PROBLEM DETAILS
The required output is the line containing "orange_dumbbell 550, 284, 93, 63" followed by every line after it to the end of the listing, each written out exactly.

SUPPLIED MATERIAL
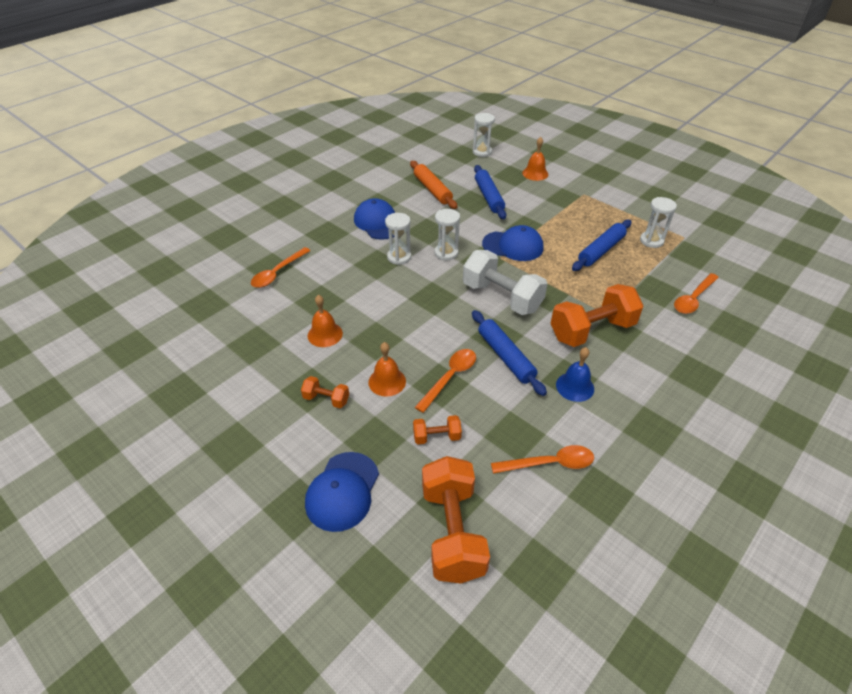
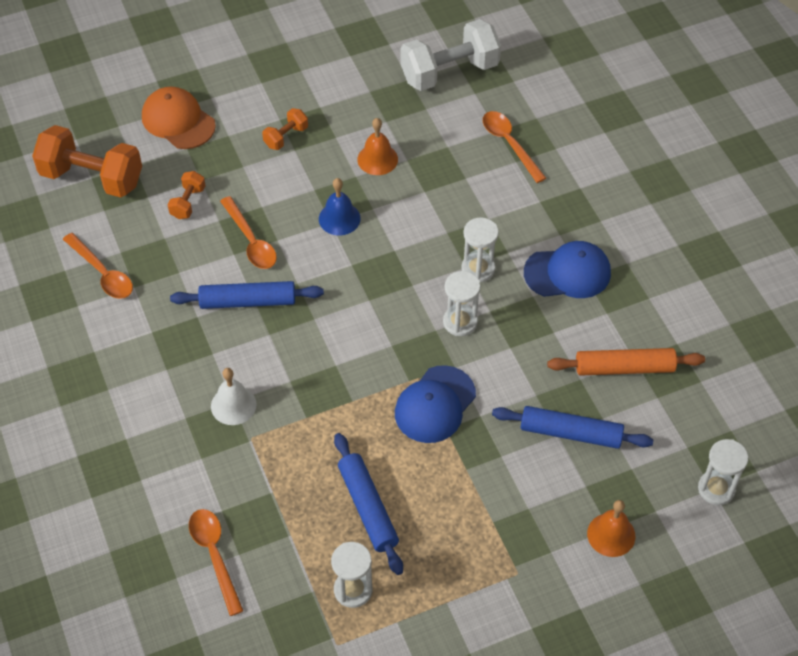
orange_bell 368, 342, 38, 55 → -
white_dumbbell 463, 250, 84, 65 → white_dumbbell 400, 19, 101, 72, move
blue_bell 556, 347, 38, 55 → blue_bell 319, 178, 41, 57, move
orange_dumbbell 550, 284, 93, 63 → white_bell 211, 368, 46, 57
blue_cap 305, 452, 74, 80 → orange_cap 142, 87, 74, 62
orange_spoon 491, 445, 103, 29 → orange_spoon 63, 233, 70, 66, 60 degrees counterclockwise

ANSWER TO THIS EXERCISE
orange_dumbbell 550, 284, 93, 63 → white_bell 211, 368, 46, 57
blue_cap 305, 452, 74, 80 → orange_cap 142, 87, 74, 62
orange_spoon 491, 445, 103, 29 → orange_spoon 63, 233, 70, 66, 60 degrees counterclockwise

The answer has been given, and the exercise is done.